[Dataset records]
------------------------------------------------

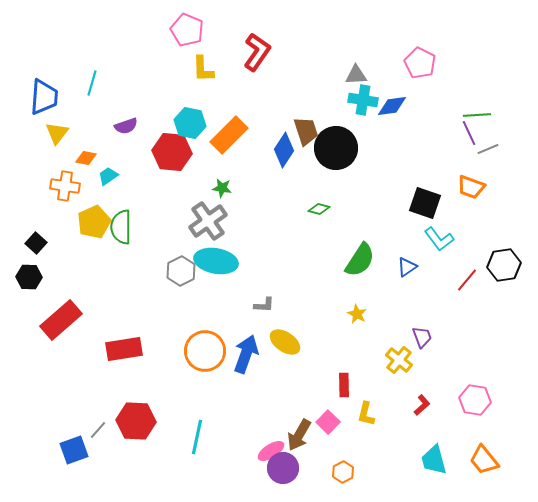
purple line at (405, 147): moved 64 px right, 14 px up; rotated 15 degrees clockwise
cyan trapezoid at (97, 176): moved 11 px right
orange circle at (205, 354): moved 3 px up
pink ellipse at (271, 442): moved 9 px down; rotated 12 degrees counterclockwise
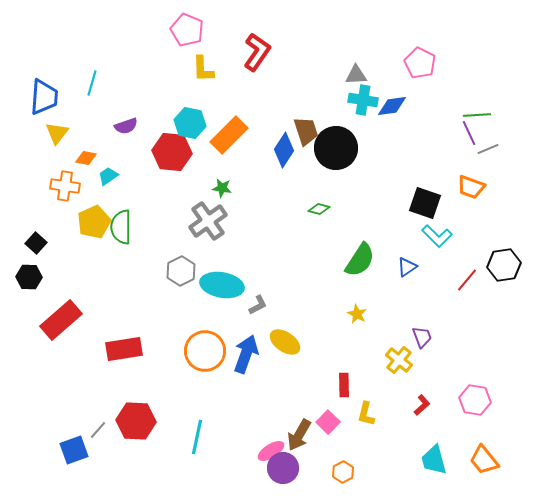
cyan L-shape at (439, 239): moved 2 px left, 3 px up; rotated 8 degrees counterclockwise
cyan ellipse at (216, 261): moved 6 px right, 24 px down
gray L-shape at (264, 305): moved 6 px left; rotated 30 degrees counterclockwise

------------------------------------------------

**Task statement:**
Reproduce the data above word for word, every line of it, but leave the pictures out.

**Result of the exercise:**
purple line at (405, 147): moved 64 px right, 14 px up; rotated 15 degrees clockwise
cyan trapezoid at (97, 176): moved 11 px right
orange circle at (205, 354): moved 3 px up
pink ellipse at (271, 442): moved 9 px down; rotated 12 degrees counterclockwise
cyan L-shape at (439, 239): moved 2 px left, 3 px up; rotated 8 degrees counterclockwise
cyan ellipse at (216, 261): moved 6 px right, 24 px down
gray L-shape at (264, 305): moved 6 px left; rotated 30 degrees counterclockwise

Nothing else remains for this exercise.